Prompt> Repeat the records word for word.

Information shown>
_____
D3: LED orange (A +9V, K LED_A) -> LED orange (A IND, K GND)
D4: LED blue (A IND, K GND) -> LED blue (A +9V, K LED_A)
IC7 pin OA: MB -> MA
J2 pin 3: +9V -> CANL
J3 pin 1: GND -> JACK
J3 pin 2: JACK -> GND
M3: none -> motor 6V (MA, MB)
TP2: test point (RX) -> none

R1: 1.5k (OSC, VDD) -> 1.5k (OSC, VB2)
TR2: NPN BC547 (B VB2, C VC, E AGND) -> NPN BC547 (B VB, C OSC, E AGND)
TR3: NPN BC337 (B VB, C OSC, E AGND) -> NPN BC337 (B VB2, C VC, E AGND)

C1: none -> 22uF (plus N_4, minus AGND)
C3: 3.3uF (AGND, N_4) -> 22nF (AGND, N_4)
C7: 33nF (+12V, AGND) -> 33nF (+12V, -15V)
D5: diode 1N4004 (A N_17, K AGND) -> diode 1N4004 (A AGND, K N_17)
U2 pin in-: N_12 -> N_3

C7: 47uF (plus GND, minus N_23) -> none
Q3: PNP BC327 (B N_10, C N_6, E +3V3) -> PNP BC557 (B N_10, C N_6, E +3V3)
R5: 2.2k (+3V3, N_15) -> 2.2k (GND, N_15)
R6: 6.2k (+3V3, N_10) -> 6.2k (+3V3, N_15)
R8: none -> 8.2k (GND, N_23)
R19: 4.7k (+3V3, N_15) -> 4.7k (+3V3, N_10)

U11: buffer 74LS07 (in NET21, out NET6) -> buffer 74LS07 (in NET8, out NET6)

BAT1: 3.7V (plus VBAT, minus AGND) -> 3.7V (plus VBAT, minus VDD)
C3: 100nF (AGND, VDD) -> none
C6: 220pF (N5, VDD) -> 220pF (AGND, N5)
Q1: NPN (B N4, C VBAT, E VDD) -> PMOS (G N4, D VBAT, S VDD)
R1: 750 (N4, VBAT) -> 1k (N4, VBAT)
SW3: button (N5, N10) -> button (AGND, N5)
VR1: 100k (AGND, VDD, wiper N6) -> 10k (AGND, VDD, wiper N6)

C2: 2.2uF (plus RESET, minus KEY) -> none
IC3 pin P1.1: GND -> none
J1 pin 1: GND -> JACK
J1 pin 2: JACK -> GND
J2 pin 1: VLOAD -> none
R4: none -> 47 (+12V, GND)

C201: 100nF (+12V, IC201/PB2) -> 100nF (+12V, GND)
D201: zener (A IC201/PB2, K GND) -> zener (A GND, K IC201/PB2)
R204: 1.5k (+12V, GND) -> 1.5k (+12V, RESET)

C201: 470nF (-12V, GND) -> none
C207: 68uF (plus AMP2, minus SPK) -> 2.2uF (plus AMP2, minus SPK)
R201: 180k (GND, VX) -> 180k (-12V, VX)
_____
Response area>
D3: LED orange (A +9V, K LED_A) -> LED orange (A IND, K GND)
D4: LED blue (A IND, K GND) -> LED blue (A +9V, K LED_A)
IC7 pin OA: MB -> MA
J2 pin 3: +9V -> CANL
J3 pin 1: GND -> JACK
J3 pin 2: JACK -> GND
M3: none -> motor 6V (MA, MB)
TP2: test point (RX) -> none

R1: 1.5k (OSC, VDD) -> 1.5k (OSC, VB2)
TR2: NPN BC547 (B VB2, C VC, E AGND) -> NPN BC547 (B VB, C OSC, E AGND)
TR3: NPN BC337 (B VB, C OSC, E AGND) -> NPN BC337 (B VB2, C VC, E AGND)

C1: none -> 22uF (plus N_4, minus AGND)
C3: 3.3uF (AGND, N_4) -> 22nF (AGND, N_4)
C7: 33nF (+12V, AGND) -> 33nF (+12V, -15V)
D5: diode 1N4004 (A N_17, K AGND) -> diode 1N4004 (A AGND, K N_17)
U2 pin in-: N_12 -> N_3

C7: 47uF (plus GND, minus N_23) -> none
Q3: PNP BC327 (B N_10, C N_6, E +3V3) -> PNP BC557 (B N_10, C N_6, E +3V3)
R5: 2.2k (+3V3, N_15) -> 2.2k (GND, N_15)
R6: 6.2k (+3V3, N_10) -> 6.2k (+3V3, N_15)
R8: none -> 8.2k (GND, N_23)
R19: 4.7k (+3V3, N_15) -> 4.7k (+3V3, N_10)

U11: buffer 74LS07 (in NET21, out NET6) -> buffer 74LS07 (in NET8, out NET6)

BAT1: 3.7V (plus VBAT, minus AGND) -> 3.7V (plus VBAT, minus VDD)
C3: 100nF (AGND, VDD) -> none
C6: 220pF (N5, VDD) -> 220pF (AGND, N5)
Q1: NPN (B N4, C VBAT, E VDD) -> PMOS (G N4, D VBAT, S VDD)
R1: 750 (N4, VBAT) -> 1k (N4, VBAT)
SW3: button (N5, N10) -> button (AGND, N5)
VR1: 100k (AGND, VDD, wiper N6) -> 10k (AGND, VDD, wiper N6)

C2: 2.2uF (plus RESET, minus KEY) -> none
IC3 pin P1.1: GND -> none
J1 pin 1: GND -> JACK
J1 pin 2: JACK -> GND
J2 pin 1: VLOAD -> none
R4: none -> 47 (+12V, GND)

C201: 100nF (+12V, IC201/PB2) -> 100nF (+12V, GND)
D201: zener (A IC201/PB2, K GND) -> zener (A GND, K IC201/PB2)
R204: 1.5k (+12V, GND) -> 1.5k (+12V, RESET)

C201: 470nF (-12V, GND) -> none
C207: 68uF (plus AMP2, minus SPK) -> 2.2uF (plus AMP2, minus SPK)
R201: 180k (GND, VX) -> 180k (-12V, VX)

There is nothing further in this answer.